* _MATERIAL FOR THIS TASK_:

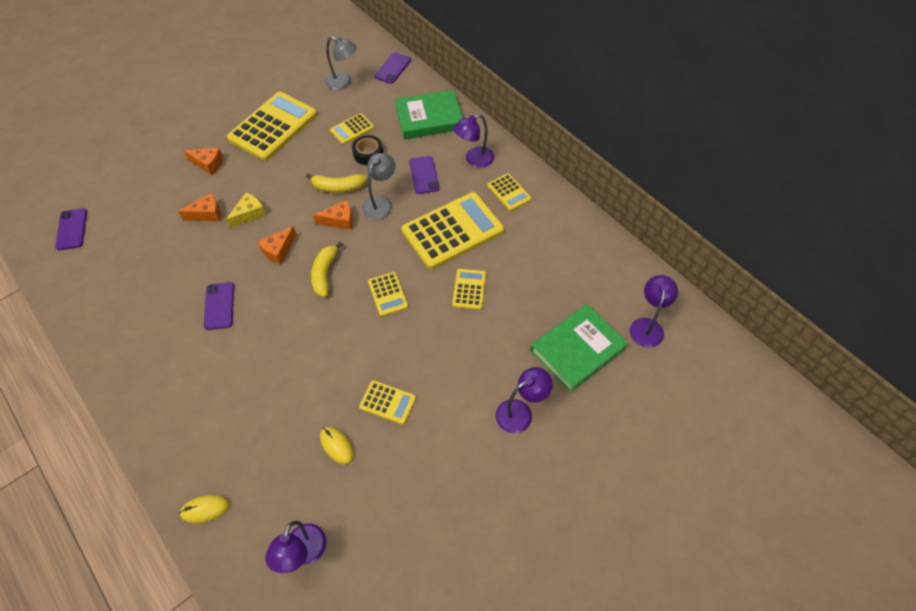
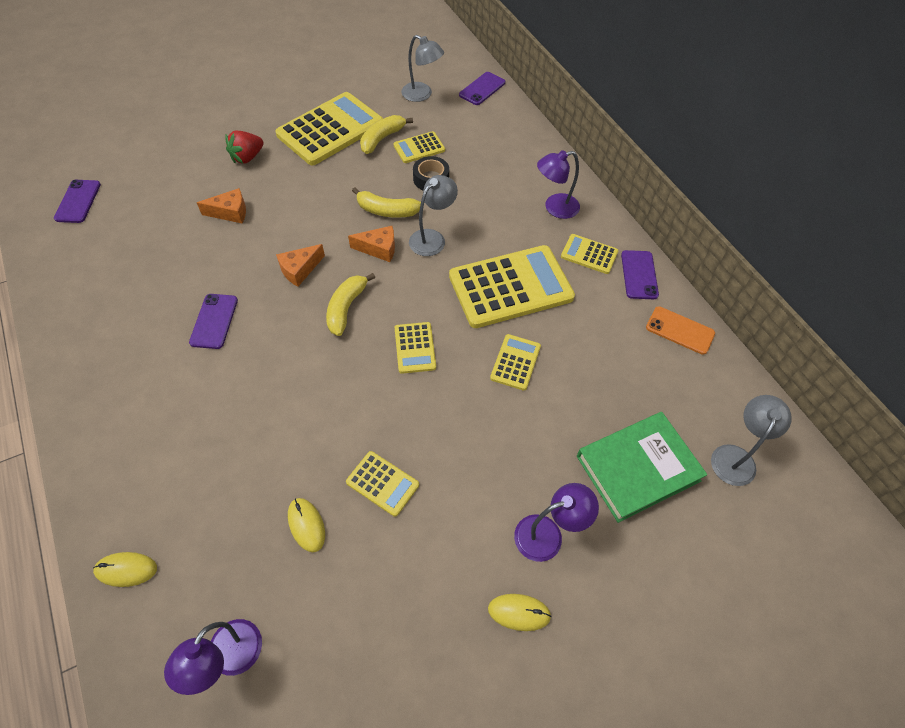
camera: 10 degrees right, 0 degrees up
(208, 164) = (247, 157): orange cheese -> red strawberry
(249, 214) = (277, 222): yellow cheese -> none
(319, 127) = (382, 139): none -> yellow banana
(424, 175) = (491, 215): purple phone -> purple phone (639, 275)
(429, 118) = (512, 151): green book -> none
(509, 192) = (589, 254): yellow calculator -> yellow calculator turned 135 degrees clockwise
(511, 471) = (519, 612): none -> yellow mouse
(590, 239) = (680, 330): none -> orange phone
(647, 326) = (735, 457): purple lamp -> grey lamp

* _WHAT IS NEEDED_:
The expected output is every entry above, retyped exactly, with the pictures removed.

* _ANSWER BOX_:
camera: 10 degrees right, 0 degrees up
(208, 164) = (247, 157): orange cheese -> red strawberry
(249, 214) = (277, 222): yellow cheese -> none
(319, 127) = (382, 139): none -> yellow banana
(424, 175) = (491, 215): purple phone -> purple phone (639, 275)
(429, 118) = (512, 151): green book -> none
(509, 192) = (589, 254): yellow calculator -> yellow calculator turned 135 degrees clockwise
(511, 471) = (519, 612): none -> yellow mouse
(590, 239) = (680, 330): none -> orange phone
(647, 326) = (735, 457): purple lamp -> grey lamp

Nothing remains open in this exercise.